[Spatial reasoning data]

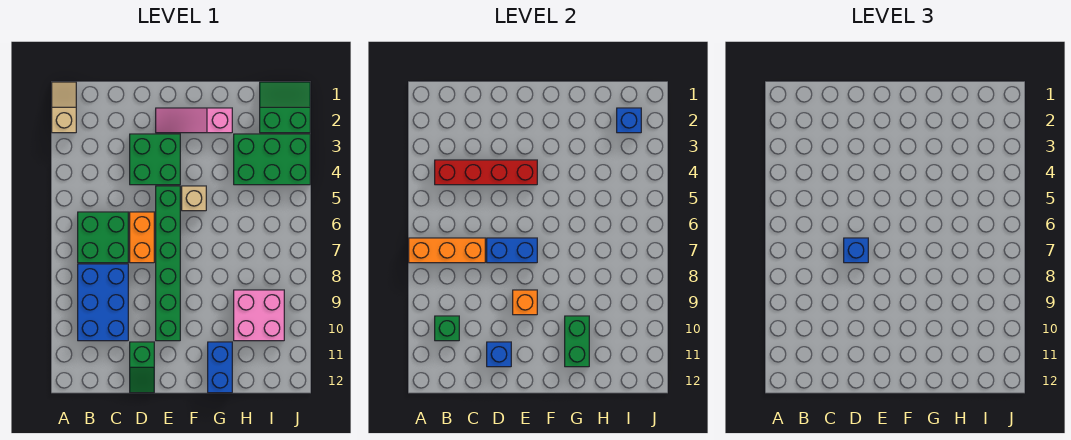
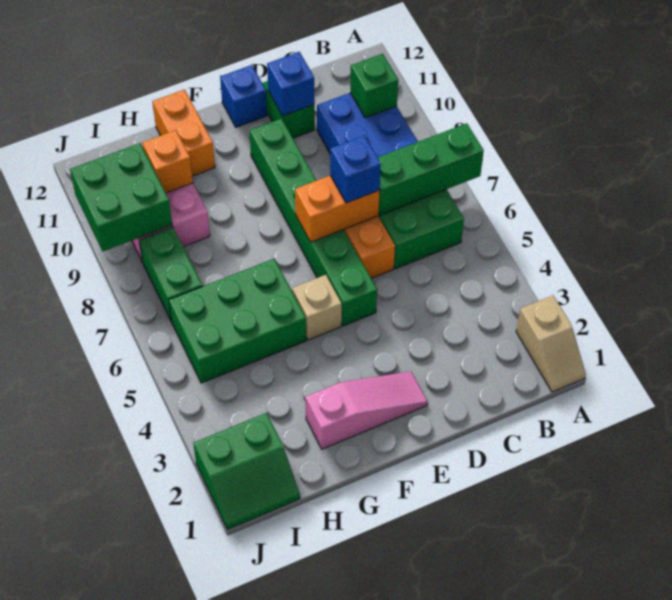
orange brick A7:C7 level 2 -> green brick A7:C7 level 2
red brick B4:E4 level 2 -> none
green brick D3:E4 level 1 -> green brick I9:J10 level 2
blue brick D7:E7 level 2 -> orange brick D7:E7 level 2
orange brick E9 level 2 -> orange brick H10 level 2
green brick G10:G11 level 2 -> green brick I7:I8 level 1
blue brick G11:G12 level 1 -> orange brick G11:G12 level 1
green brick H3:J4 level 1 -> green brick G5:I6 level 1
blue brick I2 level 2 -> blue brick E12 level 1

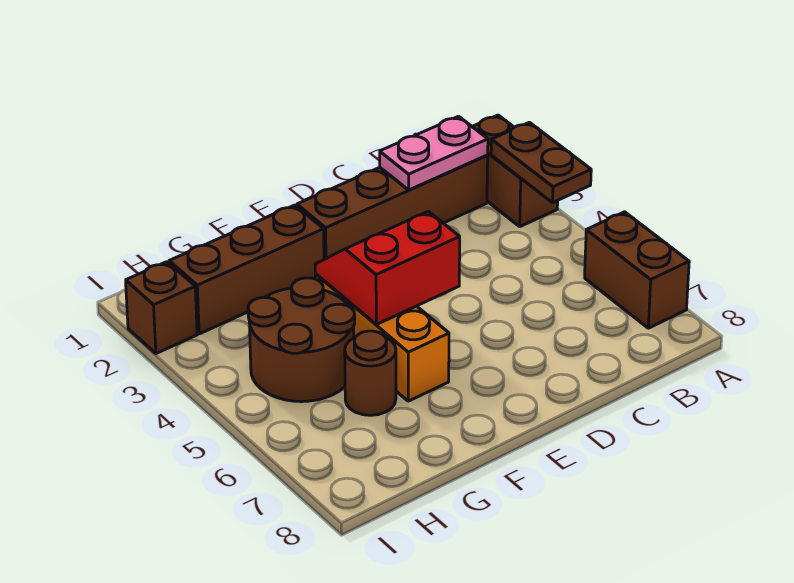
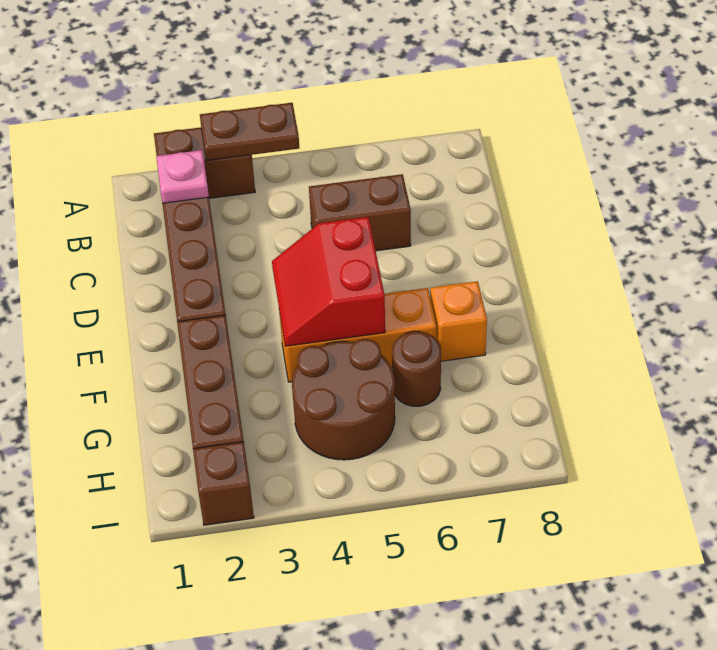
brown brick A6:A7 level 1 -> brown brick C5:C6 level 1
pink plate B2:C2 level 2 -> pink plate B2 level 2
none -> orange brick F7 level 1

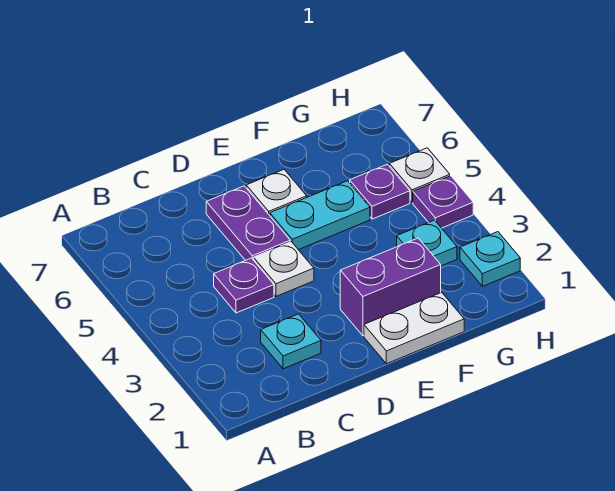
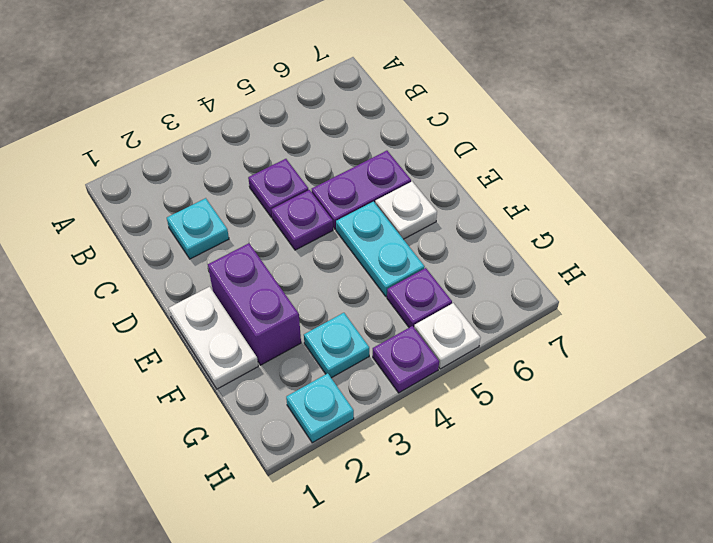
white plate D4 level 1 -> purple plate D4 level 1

Work item:
What lines above contain the word "blue"? Please copy each one.

Written response:
blue brick D7:E7 level 2 -> orange brick D7:E7 level 2
blue brick G11:G12 level 1 -> orange brick G11:G12 level 1
blue brick I2 level 2 -> blue brick E12 level 1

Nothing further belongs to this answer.